ASSIGNMENT: Find the line that contains "none -> red 1x1 brick [204,59,247,119]"; then retype it and each line after it, exactly, through the final line of the data below.
━━━━━━━━━━━━━━━━
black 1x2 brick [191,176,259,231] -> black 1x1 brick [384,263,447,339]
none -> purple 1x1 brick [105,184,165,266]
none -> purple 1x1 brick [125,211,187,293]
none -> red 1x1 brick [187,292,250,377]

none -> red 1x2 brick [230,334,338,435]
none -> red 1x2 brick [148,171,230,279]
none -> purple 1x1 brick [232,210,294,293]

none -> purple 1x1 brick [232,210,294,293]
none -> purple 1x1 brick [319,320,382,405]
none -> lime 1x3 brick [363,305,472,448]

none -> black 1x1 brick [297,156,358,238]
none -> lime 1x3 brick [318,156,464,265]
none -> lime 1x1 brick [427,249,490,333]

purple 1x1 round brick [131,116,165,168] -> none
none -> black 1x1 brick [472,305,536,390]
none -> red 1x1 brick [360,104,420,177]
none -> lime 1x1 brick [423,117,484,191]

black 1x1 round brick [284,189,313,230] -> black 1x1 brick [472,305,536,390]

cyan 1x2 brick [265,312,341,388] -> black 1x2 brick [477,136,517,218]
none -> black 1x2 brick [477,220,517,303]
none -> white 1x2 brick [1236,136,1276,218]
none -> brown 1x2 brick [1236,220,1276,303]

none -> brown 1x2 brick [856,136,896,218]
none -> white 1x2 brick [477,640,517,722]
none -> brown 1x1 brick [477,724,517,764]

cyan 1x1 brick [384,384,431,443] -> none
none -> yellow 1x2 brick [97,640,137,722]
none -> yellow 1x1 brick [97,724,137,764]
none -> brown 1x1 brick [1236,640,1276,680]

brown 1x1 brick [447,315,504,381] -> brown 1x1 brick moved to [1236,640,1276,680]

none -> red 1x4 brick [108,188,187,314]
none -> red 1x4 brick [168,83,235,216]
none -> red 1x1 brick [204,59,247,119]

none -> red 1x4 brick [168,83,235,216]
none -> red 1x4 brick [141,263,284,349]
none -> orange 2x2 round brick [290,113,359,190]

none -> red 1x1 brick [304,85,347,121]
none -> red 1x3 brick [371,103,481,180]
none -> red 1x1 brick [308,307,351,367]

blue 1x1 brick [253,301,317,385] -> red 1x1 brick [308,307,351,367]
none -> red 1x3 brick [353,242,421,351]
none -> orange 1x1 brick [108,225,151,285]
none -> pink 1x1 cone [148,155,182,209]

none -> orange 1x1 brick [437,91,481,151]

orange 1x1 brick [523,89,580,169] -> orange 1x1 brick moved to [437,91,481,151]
━━━━━━━━━━━━━━━━
EXERCISE RESULT:
none -> red 1x1 brick [204,59,247,119]

none -> red 1x4 brick [168,83,235,216]
none -> red 1x4 brick [141,263,284,349]
none -> orange 2x2 round brick [290,113,359,190]

none -> red 1x1 brick [304,85,347,121]
none -> red 1x3 brick [371,103,481,180]
none -> red 1x1 brick [308,307,351,367]

blue 1x1 brick [253,301,317,385] -> red 1x1 brick [308,307,351,367]
none -> red 1x3 brick [353,242,421,351]
none -> orange 1x1 brick [108,225,151,285]
none -> pink 1x1 cone [148,155,182,209]

none -> orange 1x1 brick [437,91,481,151]

orange 1x1 brick [523,89,580,169] -> orange 1x1 brick moved to [437,91,481,151]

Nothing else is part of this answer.